Write the listing out again word for word, leaving each picture behind.
─── Entries shown ───
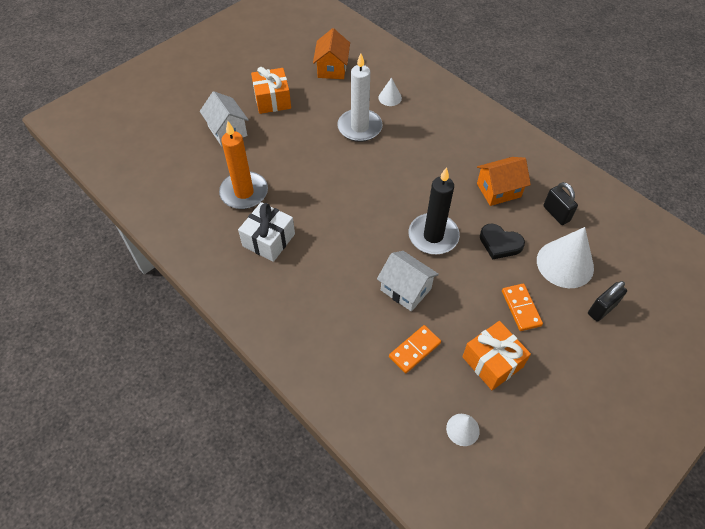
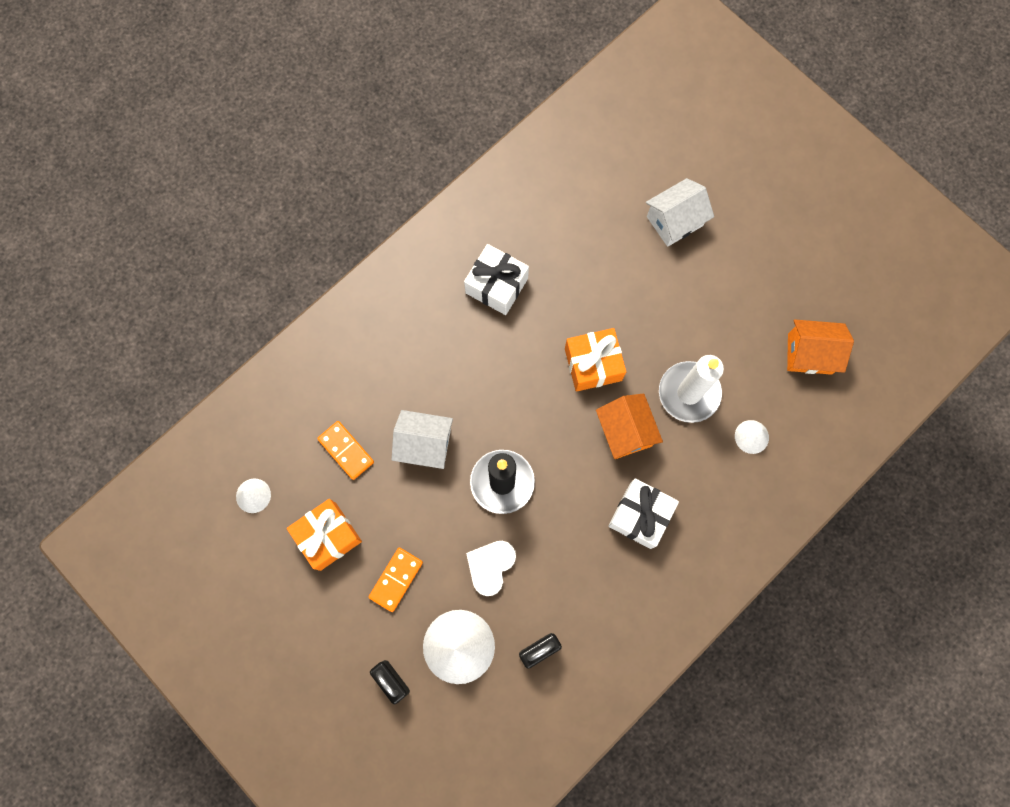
camera: 90 degrees right, 20 degrees up
(244, 192) = (569, 251): orange candle -> none
(272, 100) = (737, 274): orange gift -> orange gift (593, 364)
(406, 289) = (424, 444): white house -> white house turned 60 degrees clockwise
(450, 155) = (640, 516): none -> white gift
(498, 190) = (578, 576): orange house -> orange house (625, 431)
(500, 243) = (490, 566): black heart -> white heart
(521, 308) = (396, 579): orange domino -> orange domino turned 45 degrees counterclockwise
───
**Answer**
camera: 90 degrees right, 20 degrees up
(244, 192) = (569, 251): orange candle -> none
(272, 100) = (737, 274): orange gift -> orange gift (593, 364)
(406, 289) = (424, 444): white house -> white house turned 60 degrees clockwise
(450, 155) = (640, 516): none -> white gift
(498, 190) = (578, 576): orange house -> orange house (625, 431)
(500, 243) = (490, 566): black heart -> white heart
(521, 308) = (396, 579): orange domino -> orange domino turned 45 degrees counterclockwise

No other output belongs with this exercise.